- [The task] The response should be an exact transcription of the data below, free of images.

-------------------------

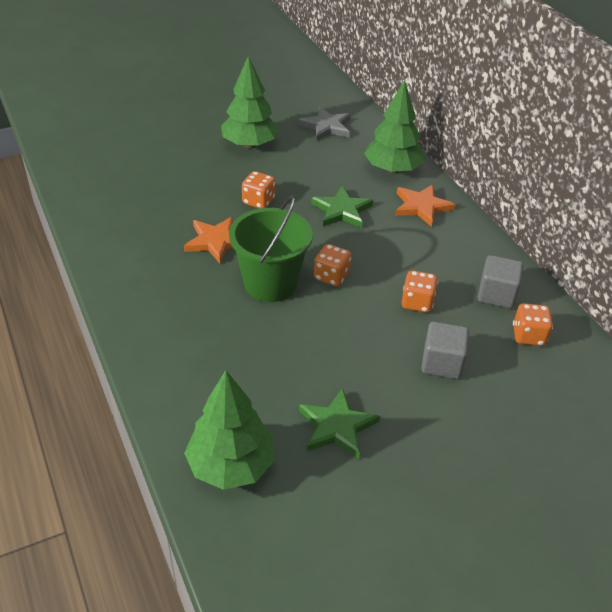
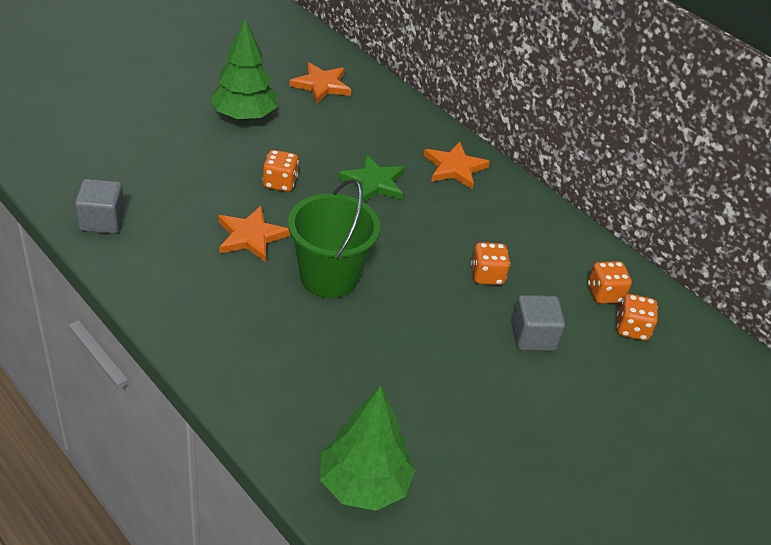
camera: 20 degrees left, 0 degrees up
(326, 126) = (321, 85): grey star -> orange star
(331, 276) = (390, 259): orange dice -> orange dice (632, 329)
(337, 426) = (454, 421): green star -> none
(392, 169) = (409, 128): green tree -> none
(496, 294) = (560, 255): grey cube -> grey cube (102, 221)

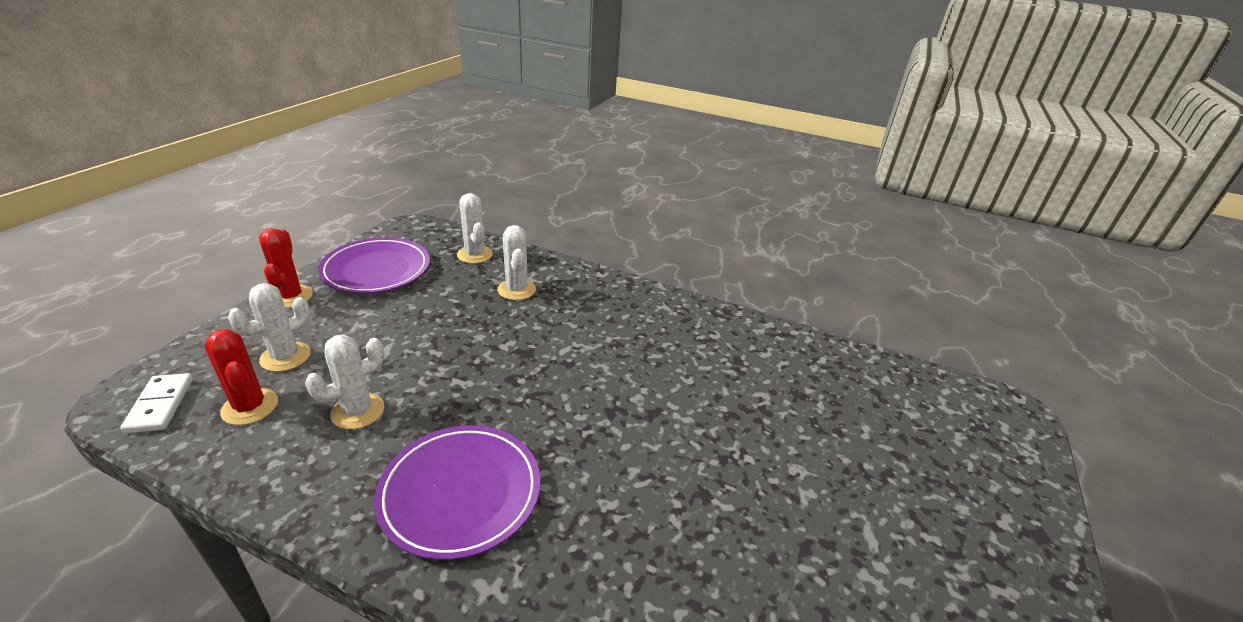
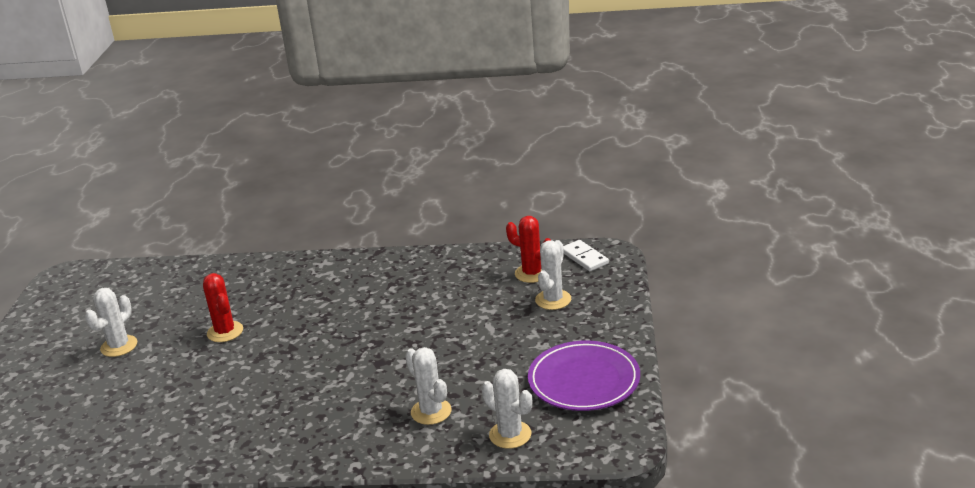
camera: 165 degrees right, 5 degrees down
(291, 297) = (617, 333): red cactus -> red cactus (225, 332)
(358, 411) = (464, 293): white cactus -> white cactus (119, 346)
(460, 493) = (364, 283): purple plate -> none

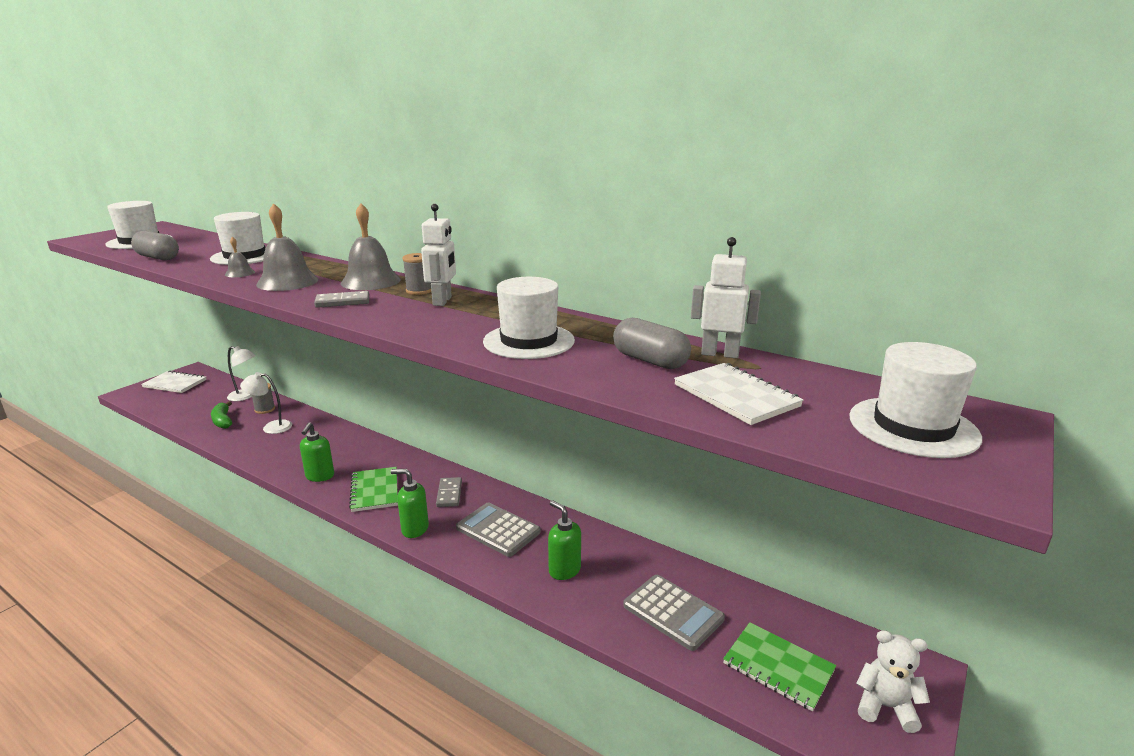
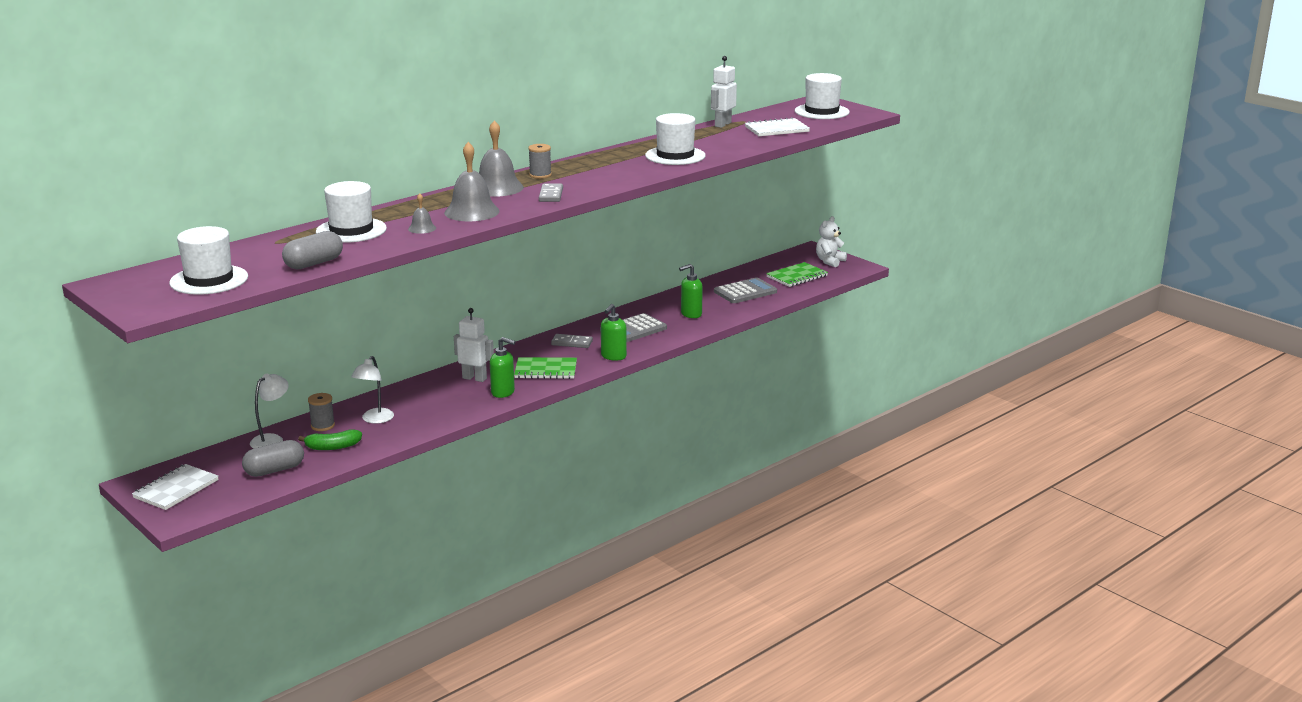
camera: 75 degrees left, 0 degrees up
(442, 301) = (574, 170): white robot -> white robot (474, 378)
(650, 361) = (723, 137): grey capsule -> grey capsule (274, 470)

-------------------------

- [Response area]
camera: 20 degrees left, 0 degrees up
(326, 126) = (321, 85): grey star -> orange star
(331, 276) = (390, 259): orange dice -> orange dice (632, 329)
(337, 426) = (454, 421): green star -> none
(392, 169) = (409, 128): green tree -> none
(496, 294) = (560, 255): grey cube -> grey cube (102, 221)

camera: 165 degrees right, 5 degrees down
(291, 297) = (617, 333): red cactus -> red cactus (225, 332)
(358, 411) = (464, 293): white cactus -> white cactus (119, 346)
(460, 493) = (364, 283): purple plate -> none

camera: 75 degrees left, 0 degrees up
(442, 301) = (574, 170): white robot -> white robot (474, 378)
(650, 361) = (723, 137): grey capsule -> grey capsule (274, 470)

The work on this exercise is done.